Exercise details: Below are the entries to work from; restate word for word the portion that opens with the line containing "J203 pin 1: VS -> GND" and closes with the line containing "D3: schottky (A", keeping both.

[Source records]
=-=-=
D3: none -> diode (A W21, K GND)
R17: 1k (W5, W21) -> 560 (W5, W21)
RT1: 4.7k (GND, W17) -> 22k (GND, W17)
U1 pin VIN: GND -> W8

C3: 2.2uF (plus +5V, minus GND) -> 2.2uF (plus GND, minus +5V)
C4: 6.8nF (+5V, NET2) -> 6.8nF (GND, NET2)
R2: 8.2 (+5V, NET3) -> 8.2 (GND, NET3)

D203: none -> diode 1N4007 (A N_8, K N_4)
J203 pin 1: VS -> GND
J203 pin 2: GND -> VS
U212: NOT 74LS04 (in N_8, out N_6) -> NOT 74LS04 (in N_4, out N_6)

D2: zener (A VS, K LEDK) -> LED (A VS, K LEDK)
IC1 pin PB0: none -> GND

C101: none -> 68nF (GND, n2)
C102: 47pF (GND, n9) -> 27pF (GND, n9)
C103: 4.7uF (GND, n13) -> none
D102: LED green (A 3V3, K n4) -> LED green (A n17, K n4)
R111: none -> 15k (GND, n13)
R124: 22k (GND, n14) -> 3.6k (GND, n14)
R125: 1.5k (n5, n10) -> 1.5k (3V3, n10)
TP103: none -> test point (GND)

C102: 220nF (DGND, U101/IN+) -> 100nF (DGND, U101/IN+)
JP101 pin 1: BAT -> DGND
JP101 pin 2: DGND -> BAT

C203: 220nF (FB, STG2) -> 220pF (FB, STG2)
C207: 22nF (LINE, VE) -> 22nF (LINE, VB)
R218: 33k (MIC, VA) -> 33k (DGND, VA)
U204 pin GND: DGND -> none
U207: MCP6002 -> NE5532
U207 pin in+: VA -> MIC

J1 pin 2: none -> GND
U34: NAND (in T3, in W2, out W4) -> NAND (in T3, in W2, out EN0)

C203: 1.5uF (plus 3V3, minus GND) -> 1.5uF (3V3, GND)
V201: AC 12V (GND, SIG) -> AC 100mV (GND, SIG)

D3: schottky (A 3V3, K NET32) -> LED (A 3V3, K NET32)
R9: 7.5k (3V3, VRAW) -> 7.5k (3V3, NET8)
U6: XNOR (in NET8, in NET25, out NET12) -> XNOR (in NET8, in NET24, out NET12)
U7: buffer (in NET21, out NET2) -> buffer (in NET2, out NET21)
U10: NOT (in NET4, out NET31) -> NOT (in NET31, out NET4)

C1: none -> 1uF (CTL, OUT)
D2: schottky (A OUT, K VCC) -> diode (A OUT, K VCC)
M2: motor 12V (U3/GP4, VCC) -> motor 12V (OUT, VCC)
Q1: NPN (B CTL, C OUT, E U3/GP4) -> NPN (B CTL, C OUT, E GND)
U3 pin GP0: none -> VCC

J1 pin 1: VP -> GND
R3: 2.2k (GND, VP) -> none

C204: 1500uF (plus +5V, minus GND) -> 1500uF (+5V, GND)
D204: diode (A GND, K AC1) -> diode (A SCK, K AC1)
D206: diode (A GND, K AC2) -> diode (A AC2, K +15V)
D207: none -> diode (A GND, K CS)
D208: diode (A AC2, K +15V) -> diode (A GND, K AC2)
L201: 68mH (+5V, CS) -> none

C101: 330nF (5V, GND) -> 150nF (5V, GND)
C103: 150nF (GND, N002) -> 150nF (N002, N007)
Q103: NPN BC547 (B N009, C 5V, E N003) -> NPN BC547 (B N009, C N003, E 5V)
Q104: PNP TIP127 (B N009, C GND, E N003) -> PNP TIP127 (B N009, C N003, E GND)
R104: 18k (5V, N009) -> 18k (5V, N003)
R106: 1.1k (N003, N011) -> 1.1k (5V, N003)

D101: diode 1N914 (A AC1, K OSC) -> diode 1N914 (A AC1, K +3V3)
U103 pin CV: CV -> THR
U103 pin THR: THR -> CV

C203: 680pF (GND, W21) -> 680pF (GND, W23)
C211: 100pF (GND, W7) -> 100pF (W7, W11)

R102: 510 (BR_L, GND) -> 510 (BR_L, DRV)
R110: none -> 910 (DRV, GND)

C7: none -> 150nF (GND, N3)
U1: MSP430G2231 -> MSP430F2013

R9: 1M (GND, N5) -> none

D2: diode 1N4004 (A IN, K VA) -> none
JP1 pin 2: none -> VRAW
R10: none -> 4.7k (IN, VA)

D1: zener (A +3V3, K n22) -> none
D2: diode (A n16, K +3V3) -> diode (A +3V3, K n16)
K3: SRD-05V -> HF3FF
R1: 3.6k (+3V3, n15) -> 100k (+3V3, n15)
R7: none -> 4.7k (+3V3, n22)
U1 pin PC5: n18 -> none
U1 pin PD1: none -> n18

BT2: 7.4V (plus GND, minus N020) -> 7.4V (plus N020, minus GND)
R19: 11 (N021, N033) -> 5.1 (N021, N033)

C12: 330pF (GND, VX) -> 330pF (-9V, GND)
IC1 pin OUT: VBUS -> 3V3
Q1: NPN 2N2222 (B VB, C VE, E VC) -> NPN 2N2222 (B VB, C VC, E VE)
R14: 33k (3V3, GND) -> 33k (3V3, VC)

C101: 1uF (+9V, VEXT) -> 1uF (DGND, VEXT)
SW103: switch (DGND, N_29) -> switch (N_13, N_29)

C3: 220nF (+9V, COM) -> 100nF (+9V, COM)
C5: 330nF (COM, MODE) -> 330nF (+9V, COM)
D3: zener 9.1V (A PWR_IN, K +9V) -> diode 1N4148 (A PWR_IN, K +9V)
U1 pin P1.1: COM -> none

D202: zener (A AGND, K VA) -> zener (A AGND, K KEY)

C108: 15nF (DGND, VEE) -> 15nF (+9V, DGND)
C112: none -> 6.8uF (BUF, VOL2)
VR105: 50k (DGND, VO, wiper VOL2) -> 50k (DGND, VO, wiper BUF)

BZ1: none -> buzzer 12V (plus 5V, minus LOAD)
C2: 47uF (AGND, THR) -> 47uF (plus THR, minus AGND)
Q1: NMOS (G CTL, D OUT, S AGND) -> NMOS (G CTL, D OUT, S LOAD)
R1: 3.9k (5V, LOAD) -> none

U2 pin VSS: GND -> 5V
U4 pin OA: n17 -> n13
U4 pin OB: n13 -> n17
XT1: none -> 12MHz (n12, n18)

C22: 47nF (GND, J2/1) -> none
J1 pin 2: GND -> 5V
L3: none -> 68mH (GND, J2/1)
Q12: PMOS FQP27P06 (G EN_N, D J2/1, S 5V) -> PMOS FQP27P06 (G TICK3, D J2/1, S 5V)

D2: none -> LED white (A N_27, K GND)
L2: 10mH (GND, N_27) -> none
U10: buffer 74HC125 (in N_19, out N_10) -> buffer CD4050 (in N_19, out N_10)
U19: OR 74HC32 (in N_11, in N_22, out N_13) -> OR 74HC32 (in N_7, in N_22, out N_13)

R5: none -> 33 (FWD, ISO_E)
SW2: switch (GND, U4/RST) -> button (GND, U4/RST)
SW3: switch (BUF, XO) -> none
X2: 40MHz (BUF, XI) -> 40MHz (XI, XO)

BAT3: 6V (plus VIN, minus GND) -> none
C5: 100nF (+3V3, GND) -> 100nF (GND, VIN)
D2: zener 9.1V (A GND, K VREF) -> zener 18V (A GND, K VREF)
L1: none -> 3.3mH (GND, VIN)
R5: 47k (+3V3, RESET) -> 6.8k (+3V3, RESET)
=-=-=
Response:
J203 pin 1: VS -> GND
J203 pin 2: GND -> VS
U212: NOT 74LS04 (in N_8, out N_6) -> NOT 74LS04 (in N_4, out N_6)

D2: zener (A VS, K LEDK) -> LED (A VS, K LEDK)
IC1 pin PB0: none -> GND

C101: none -> 68nF (GND, n2)
C102: 47pF (GND, n9) -> 27pF (GND, n9)
C103: 4.7uF (GND, n13) -> none
D102: LED green (A 3V3, K n4) -> LED green (A n17, K n4)
R111: none -> 15k (GND, n13)
R124: 22k (GND, n14) -> 3.6k (GND, n14)
R125: 1.5k (n5, n10) -> 1.5k (3V3, n10)
TP103: none -> test point (GND)

C102: 220nF (DGND, U101/IN+) -> 100nF (DGND, U101/IN+)
JP101 pin 1: BAT -> DGND
JP101 pin 2: DGND -> BAT

C203: 220nF (FB, STG2) -> 220pF (FB, STG2)
C207: 22nF (LINE, VE) -> 22nF (LINE, VB)
R218: 33k (MIC, VA) -> 33k (DGND, VA)
U204 pin GND: DGND -> none
U207: MCP6002 -> NE5532
U207 pin in+: VA -> MIC

J1 pin 2: none -> GND
U34: NAND (in T3, in W2, out W4) -> NAND (in T3, in W2, out EN0)

C203: 1.5uF (plus 3V3, minus GND) -> 1.5uF (3V3, GND)
V201: AC 12V (GND, SIG) -> AC 100mV (GND, SIG)

D3: schottky (A 3V3, K NET32) -> LED (A 3V3, K NET32)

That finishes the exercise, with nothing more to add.